### Data under study
* * * * *

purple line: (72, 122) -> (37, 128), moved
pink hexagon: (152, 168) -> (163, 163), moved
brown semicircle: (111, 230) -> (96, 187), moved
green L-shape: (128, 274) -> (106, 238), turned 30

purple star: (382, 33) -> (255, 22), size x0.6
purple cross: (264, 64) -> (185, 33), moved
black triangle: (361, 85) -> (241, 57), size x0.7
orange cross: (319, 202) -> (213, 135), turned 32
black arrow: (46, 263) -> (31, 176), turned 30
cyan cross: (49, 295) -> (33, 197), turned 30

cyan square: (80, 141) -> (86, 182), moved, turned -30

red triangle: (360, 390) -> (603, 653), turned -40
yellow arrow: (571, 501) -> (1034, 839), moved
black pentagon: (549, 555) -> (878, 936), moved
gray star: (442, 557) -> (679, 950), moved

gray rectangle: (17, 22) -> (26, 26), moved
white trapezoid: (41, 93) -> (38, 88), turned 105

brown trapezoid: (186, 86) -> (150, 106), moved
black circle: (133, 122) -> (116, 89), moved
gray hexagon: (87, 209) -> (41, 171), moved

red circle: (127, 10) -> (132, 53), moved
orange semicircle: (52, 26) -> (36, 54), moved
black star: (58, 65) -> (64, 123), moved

* * * * *

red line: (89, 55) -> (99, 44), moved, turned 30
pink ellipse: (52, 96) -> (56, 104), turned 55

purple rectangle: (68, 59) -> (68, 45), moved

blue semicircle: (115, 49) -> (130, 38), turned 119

* * * * *

### Required action
Your answer should consist solely of the lines above from the line with "purple cross: (264, 64) -> (185, 33), moved" to the line with "black star: (58, 65) -> (64, 123), moved", both included, reproduced exactly.

### Problem solution
purple cross: (264, 64) -> (185, 33), moved
black triangle: (361, 85) -> (241, 57), size x0.7
orange cross: (319, 202) -> (213, 135), turned 32
black arrow: (46, 263) -> (31, 176), turned 30
cyan cross: (49, 295) -> (33, 197), turned 30

cyan square: (80, 141) -> (86, 182), moved, turned -30

red triangle: (360, 390) -> (603, 653), turned -40
yellow arrow: (571, 501) -> (1034, 839), moved
black pentagon: (549, 555) -> (878, 936), moved
gray star: (442, 557) -> (679, 950), moved

gray rectangle: (17, 22) -> (26, 26), moved
white trapezoid: (41, 93) -> (38, 88), turned 105

brown trapezoid: (186, 86) -> (150, 106), moved
black circle: (133, 122) -> (116, 89), moved
gray hexagon: (87, 209) -> (41, 171), moved

red circle: (127, 10) -> (132, 53), moved
orange semicircle: (52, 26) -> (36, 54), moved
black star: (58, 65) -> (64, 123), moved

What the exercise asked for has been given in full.